[[ Dataset section open ]]

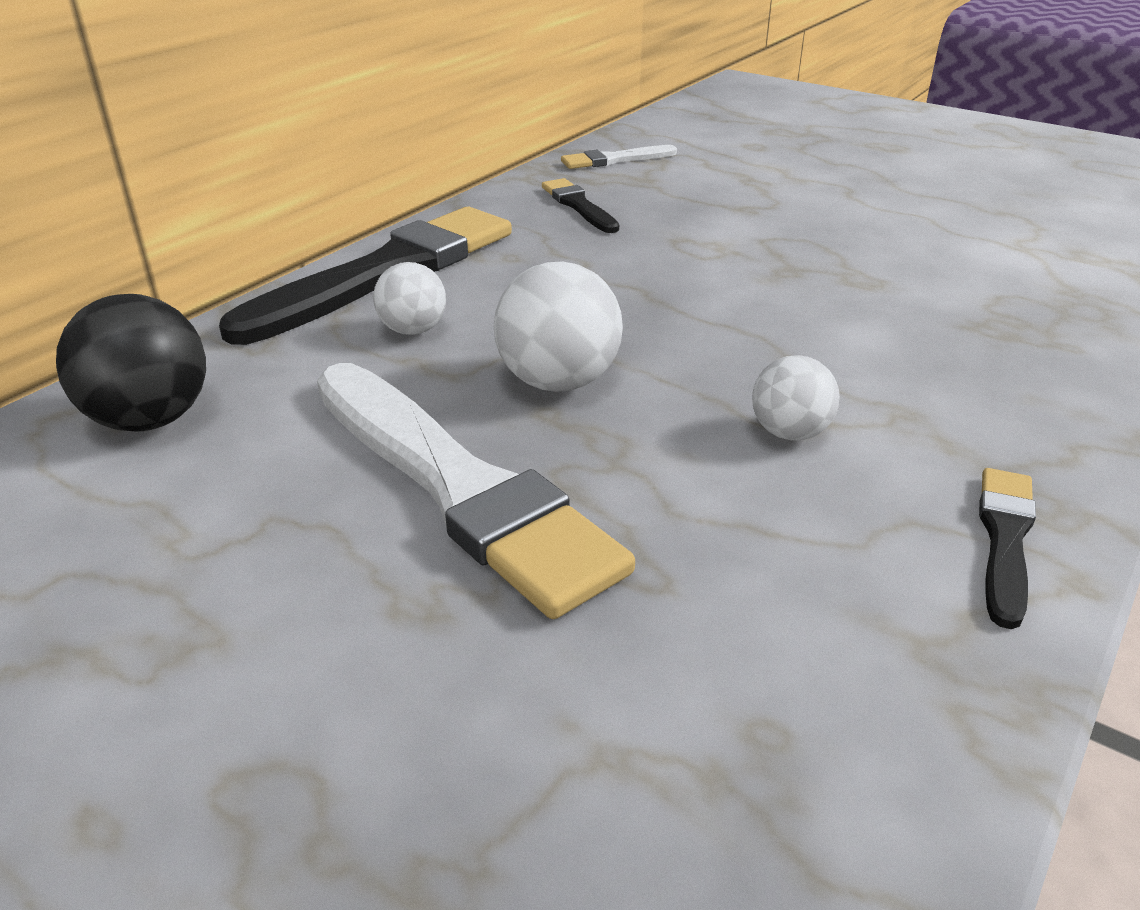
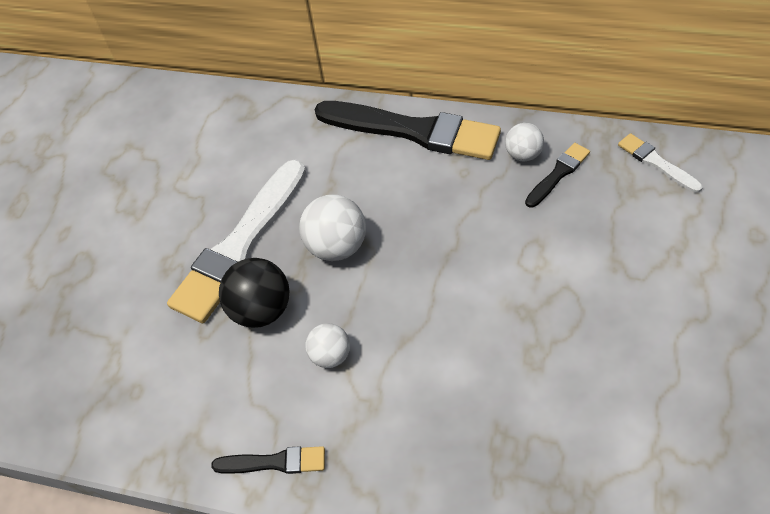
camera: 75 degrees right, 20 degrees up
(150, 419) = (248, 125): black ball -> black ball (261, 310)
(413, 330) = (359, 170): white ball -> white ball (523, 154)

[[ Dataset section closed ]]

- **Task prompt**: Write out the listing above exactly, images omitted.

- **Response**:
camera: 75 degrees right, 20 degrees up
(150, 419) = (248, 125): black ball -> black ball (261, 310)
(413, 330) = (359, 170): white ball -> white ball (523, 154)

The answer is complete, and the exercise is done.